Each entry should be set down exactly as written, except for any picture it holds.

[Dataset items]
++++++++++

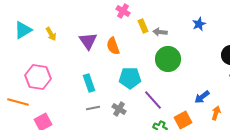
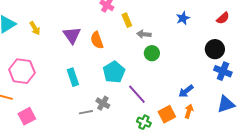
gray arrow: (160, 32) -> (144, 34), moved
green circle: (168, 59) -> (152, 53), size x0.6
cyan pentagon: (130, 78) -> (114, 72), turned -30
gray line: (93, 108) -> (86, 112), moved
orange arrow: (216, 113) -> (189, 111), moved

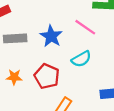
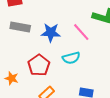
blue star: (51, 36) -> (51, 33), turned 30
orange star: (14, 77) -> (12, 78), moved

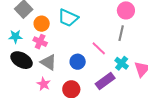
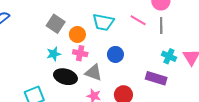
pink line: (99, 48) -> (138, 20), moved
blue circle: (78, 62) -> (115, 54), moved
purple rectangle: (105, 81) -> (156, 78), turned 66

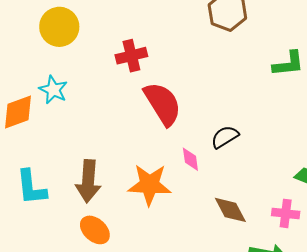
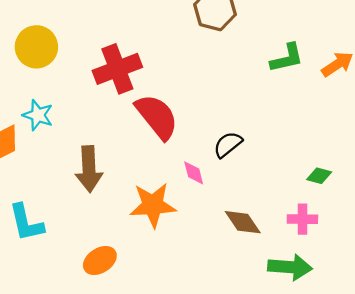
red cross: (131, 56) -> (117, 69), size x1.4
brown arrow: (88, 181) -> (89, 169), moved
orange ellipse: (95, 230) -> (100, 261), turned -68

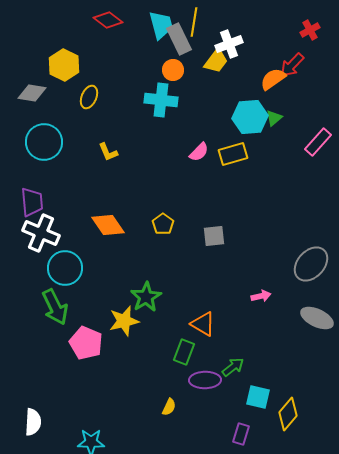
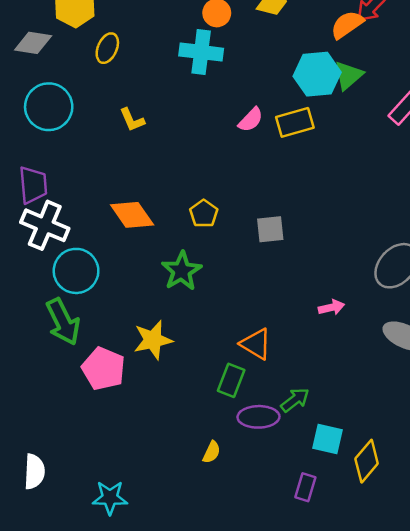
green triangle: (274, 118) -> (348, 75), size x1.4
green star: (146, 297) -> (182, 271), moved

++++++++++

*WRITTEN REPLY:*
gray arrow: (160, 32) -> (144, 34), moved
green circle: (168, 59) -> (152, 53), size x0.6
cyan pentagon: (130, 78) -> (114, 72), turned -30
gray line: (93, 108) -> (86, 112), moved
orange arrow: (216, 113) -> (189, 111), moved

blue star: (51, 36) -> (51, 33), turned 30
orange star: (14, 77) -> (12, 78), moved

pink line: (99, 48) -> (138, 20), moved
blue circle: (78, 62) -> (115, 54), moved
purple rectangle: (105, 81) -> (156, 78), turned 66

red cross: (131, 56) -> (117, 69), size x1.4
brown arrow: (88, 181) -> (89, 169), moved
orange ellipse: (95, 230) -> (100, 261), turned -68

green triangle: (274, 118) -> (348, 75), size x1.4
green star: (146, 297) -> (182, 271), moved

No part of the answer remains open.